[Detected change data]
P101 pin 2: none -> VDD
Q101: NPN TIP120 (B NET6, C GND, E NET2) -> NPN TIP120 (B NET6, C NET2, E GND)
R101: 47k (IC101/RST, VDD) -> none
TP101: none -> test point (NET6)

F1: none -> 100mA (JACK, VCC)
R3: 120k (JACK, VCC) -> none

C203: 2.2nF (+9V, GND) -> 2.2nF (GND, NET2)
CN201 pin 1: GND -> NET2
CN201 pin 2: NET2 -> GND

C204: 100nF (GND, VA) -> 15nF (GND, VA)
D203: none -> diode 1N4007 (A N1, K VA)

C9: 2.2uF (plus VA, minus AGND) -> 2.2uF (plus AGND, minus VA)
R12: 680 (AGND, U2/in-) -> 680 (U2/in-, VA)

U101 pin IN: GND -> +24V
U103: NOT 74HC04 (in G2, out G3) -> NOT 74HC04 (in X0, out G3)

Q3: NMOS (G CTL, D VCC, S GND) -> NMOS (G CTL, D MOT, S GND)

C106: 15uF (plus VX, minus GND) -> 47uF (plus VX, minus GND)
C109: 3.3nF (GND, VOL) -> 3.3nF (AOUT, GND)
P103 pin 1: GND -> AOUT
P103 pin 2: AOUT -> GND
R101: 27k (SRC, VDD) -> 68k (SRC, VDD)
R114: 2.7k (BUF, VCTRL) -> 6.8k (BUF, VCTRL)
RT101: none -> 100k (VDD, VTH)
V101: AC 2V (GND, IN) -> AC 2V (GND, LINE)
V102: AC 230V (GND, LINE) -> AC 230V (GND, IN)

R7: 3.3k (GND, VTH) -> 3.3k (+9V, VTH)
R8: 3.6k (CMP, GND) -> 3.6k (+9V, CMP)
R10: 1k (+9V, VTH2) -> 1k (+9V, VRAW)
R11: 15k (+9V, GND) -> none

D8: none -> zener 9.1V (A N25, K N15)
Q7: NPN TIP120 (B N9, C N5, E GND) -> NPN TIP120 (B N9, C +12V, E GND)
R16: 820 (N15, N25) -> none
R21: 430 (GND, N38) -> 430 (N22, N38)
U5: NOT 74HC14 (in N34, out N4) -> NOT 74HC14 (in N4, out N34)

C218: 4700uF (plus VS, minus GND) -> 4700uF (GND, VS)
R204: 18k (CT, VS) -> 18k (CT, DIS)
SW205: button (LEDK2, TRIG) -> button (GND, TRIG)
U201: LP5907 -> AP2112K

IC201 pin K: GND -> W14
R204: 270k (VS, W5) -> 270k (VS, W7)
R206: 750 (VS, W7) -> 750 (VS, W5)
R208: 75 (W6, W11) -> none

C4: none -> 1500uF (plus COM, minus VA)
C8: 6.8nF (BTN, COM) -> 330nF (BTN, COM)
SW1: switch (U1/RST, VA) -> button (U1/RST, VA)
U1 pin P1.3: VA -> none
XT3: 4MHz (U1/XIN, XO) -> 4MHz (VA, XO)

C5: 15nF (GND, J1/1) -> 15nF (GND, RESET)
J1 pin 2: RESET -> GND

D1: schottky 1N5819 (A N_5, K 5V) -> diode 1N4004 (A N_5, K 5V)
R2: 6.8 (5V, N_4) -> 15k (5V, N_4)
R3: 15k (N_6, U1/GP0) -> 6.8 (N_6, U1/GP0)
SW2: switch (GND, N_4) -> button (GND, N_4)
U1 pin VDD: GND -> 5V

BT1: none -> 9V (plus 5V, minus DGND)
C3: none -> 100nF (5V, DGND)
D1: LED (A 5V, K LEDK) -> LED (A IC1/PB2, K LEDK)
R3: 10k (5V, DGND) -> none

= Activity =
Return exactly, and only, the lines above starting at the line that contains "Q7: NPN TIP120" and ending at the line that contains "R208: 75 (W6, W11) -> none".

= Response =
Q7: NPN TIP120 (B N9, C N5, E GND) -> NPN TIP120 (B N9, C +12V, E GND)
R16: 820 (N15, N25) -> none
R21: 430 (GND, N38) -> 430 (N22, N38)
U5: NOT 74HC14 (in N34, out N4) -> NOT 74HC14 (in N4, out N34)

C218: 4700uF (plus VS, minus GND) -> 4700uF (GND, VS)
R204: 18k (CT, VS) -> 18k (CT, DIS)
SW205: button (LEDK2, TRIG) -> button (GND, TRIG)
U201: LP5907 -> AP2112K

IC201 pin K: GND -> W14
R204: 270k (VS, W5) -> 270k (VS, W7)
R206: 750 (VS, W7) -> 750 (VS, W5)
R208: 75 (W6, W11) -> none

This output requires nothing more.